- _PROBLEM TO SOLVE_: From the line with "window: (88, 18) -> (52, 218), moved" to the final line of the records, reproduce every line exactly and only those lines.

* * *

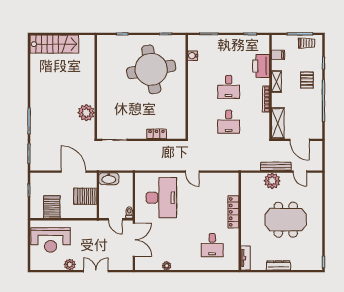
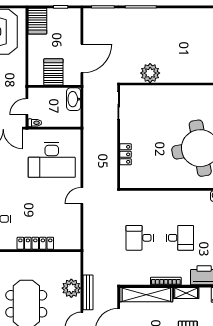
desk: (229, 87) -> (180, 238), turned 180
shelving: (278, 123) -> (146, 295), width x1.47
server rack: (52, 207) -> (37, 21), moved, turned 90

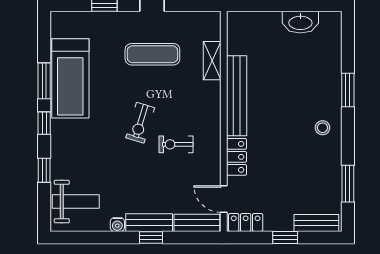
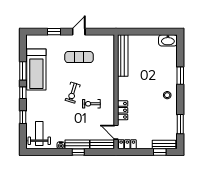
washbasin: (300, 22) -> (168, 40), moved
shelving: (212, 61) -> (110, 60), removed
bench: (237, 96) -> (123, 56), moved
weight bench: (76, 202) -> (39, 133), turned -90
window: (285, 237) -> (160, 152), moved

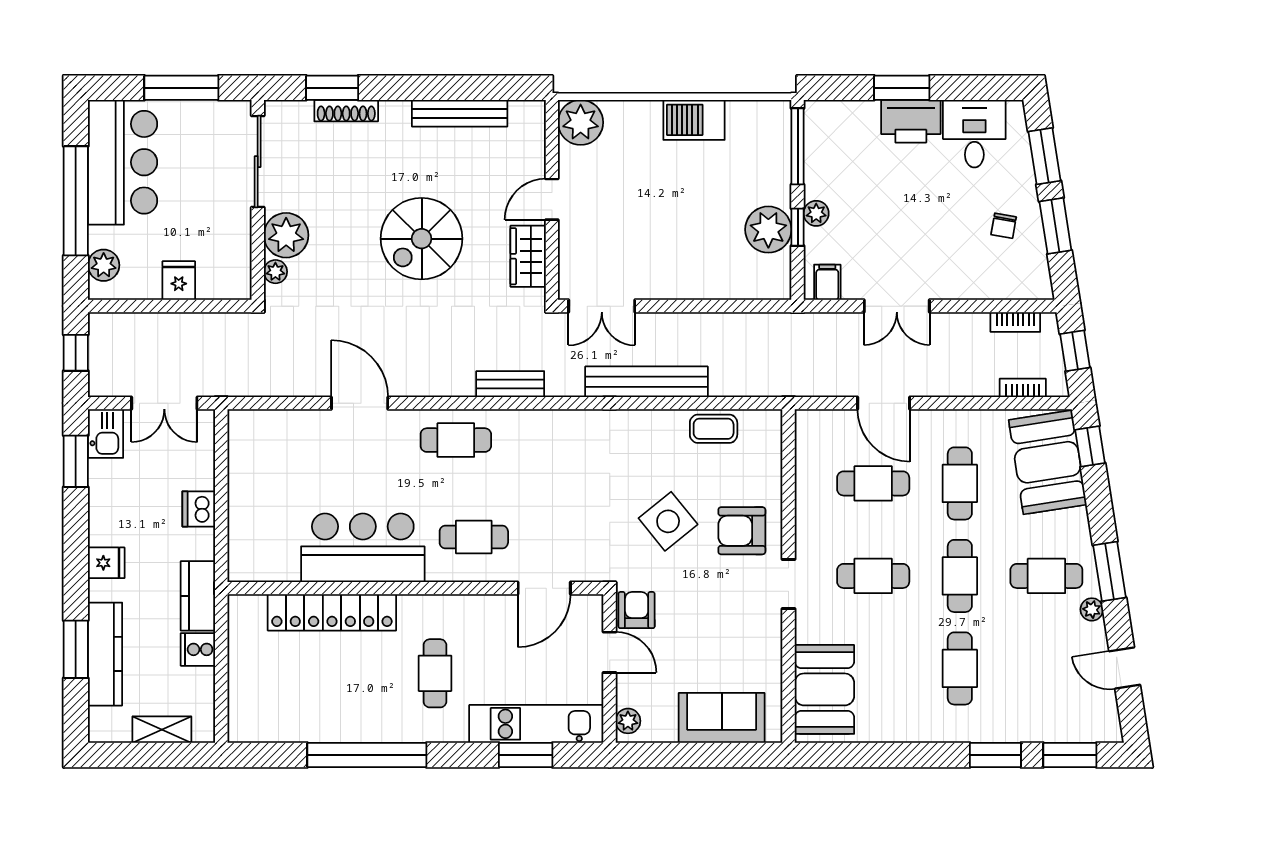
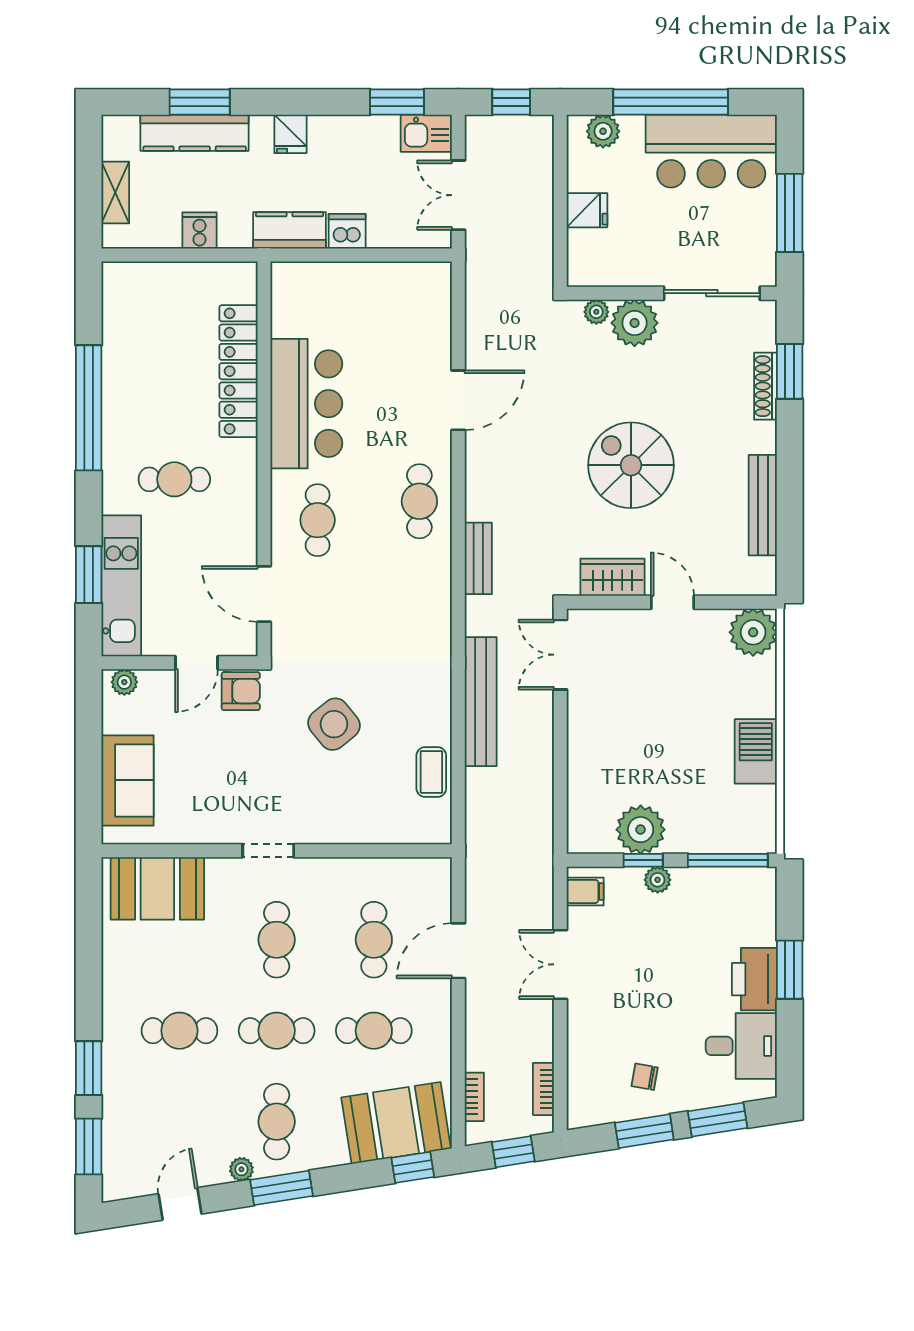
armchair: (742, 531) -> (324, 802), removed
kitchen counter: (198, 596) -> (290, 230), moved

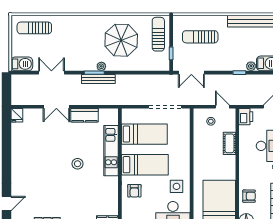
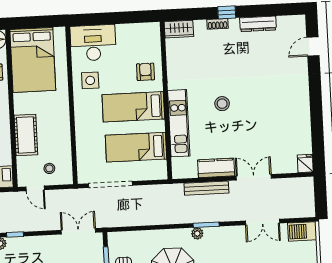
bench: (98, 79) -> (206, 188), moved
cot: (229, 143) -> (26, 135), width x1.37, depth x1.34

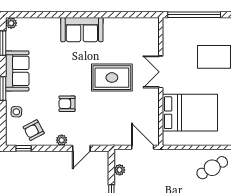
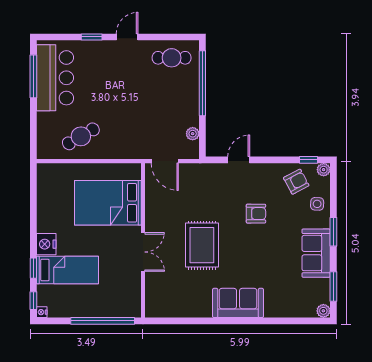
rug: (112, 78) -> (202, 245), turned 90
plant: (62, 140) -> (324, 170), moved

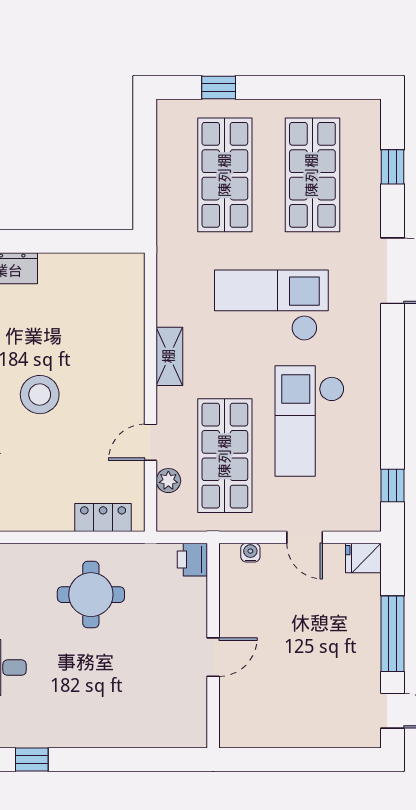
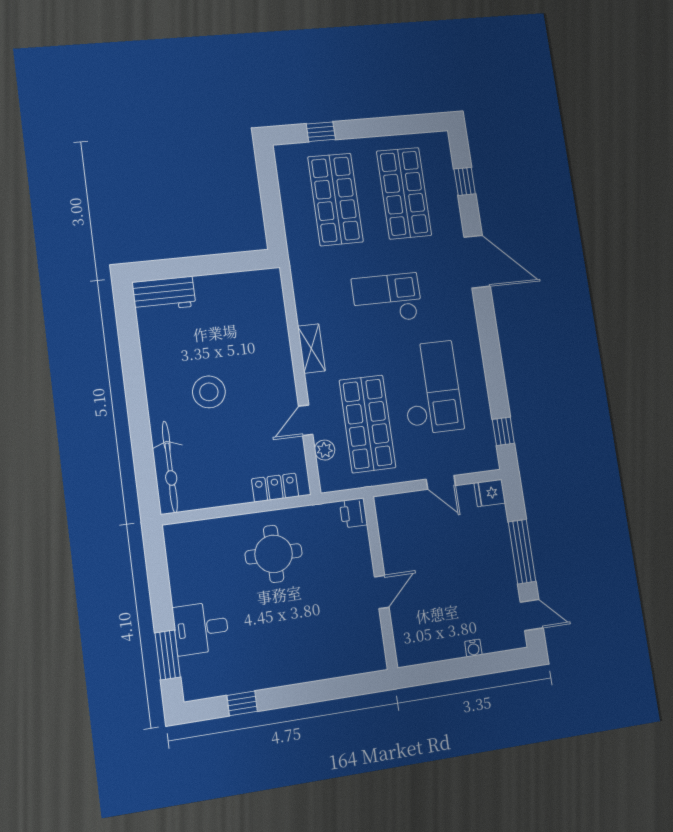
checkout: (271, 305) -> (387, 299), width x0.73, depth x0.83
checkout: (310, 421) -> (431, 388), turned 180
water cooler: (250, 553) -> (473, 648), moved, turned 180

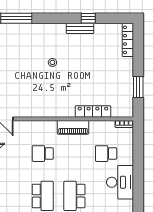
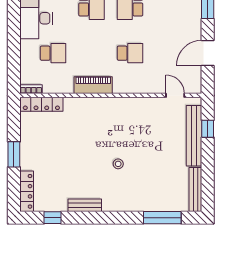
window: (88, 18) -> (52, 218), moved
window: (138, 87) -> (14, 154), moved
locker: (93, 111) -> (41, 104), moved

* * *

- _WRITTEN SOLUTION_:
window: (88, 18) -> (52, 218), moved
window: (138, 87) -> (14, 154), moved
locker: (93, 111) -> (41, 104), moved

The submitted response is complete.